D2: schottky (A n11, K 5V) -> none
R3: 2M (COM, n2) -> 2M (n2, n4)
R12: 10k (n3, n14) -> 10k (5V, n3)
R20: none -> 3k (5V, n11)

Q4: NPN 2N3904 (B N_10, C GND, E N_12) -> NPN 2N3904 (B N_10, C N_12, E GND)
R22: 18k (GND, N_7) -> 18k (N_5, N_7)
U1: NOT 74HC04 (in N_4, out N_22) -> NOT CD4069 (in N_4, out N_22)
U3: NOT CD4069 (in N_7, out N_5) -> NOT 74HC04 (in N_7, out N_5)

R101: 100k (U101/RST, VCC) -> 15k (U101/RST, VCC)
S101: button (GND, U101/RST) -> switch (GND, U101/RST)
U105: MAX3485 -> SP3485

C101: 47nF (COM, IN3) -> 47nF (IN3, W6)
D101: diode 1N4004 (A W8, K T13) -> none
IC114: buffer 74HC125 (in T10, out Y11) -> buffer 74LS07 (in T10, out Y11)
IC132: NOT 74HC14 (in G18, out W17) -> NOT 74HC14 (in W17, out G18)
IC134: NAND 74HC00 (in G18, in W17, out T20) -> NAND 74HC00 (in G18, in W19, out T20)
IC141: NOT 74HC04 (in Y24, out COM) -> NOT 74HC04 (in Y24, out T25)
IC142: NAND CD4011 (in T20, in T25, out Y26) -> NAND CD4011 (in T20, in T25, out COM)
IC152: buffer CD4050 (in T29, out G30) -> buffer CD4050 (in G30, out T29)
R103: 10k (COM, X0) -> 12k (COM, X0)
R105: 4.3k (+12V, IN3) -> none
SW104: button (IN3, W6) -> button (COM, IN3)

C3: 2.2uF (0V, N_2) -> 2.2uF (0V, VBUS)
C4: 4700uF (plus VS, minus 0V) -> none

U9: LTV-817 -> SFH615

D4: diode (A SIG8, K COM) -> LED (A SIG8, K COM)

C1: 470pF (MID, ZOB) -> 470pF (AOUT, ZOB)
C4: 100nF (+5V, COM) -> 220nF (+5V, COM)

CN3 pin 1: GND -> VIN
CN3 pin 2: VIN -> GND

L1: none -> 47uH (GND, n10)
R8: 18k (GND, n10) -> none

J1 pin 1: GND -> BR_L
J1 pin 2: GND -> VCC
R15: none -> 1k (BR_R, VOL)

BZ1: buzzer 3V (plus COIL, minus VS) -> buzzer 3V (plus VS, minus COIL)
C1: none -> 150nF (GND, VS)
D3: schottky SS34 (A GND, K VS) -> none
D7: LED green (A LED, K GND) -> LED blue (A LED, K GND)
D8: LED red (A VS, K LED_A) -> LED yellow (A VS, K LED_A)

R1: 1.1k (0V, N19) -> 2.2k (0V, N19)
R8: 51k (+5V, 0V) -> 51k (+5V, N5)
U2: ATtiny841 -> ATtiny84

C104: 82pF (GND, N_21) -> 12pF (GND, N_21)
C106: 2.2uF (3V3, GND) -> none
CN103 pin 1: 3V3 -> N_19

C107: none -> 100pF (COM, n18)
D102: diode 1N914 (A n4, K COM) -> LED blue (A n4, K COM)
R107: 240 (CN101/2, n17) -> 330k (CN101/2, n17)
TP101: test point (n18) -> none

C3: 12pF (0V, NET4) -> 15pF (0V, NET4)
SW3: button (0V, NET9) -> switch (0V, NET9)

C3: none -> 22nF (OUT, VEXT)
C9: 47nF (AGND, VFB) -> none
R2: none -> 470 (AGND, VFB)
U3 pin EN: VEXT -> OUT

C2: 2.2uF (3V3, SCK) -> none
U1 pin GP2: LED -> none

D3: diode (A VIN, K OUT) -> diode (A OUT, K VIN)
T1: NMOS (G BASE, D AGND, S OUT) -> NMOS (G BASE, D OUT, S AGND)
===============
Task objective: Determine how many lines in the data above include the word "buffer", and state that number only.

Reply to the exercise: 2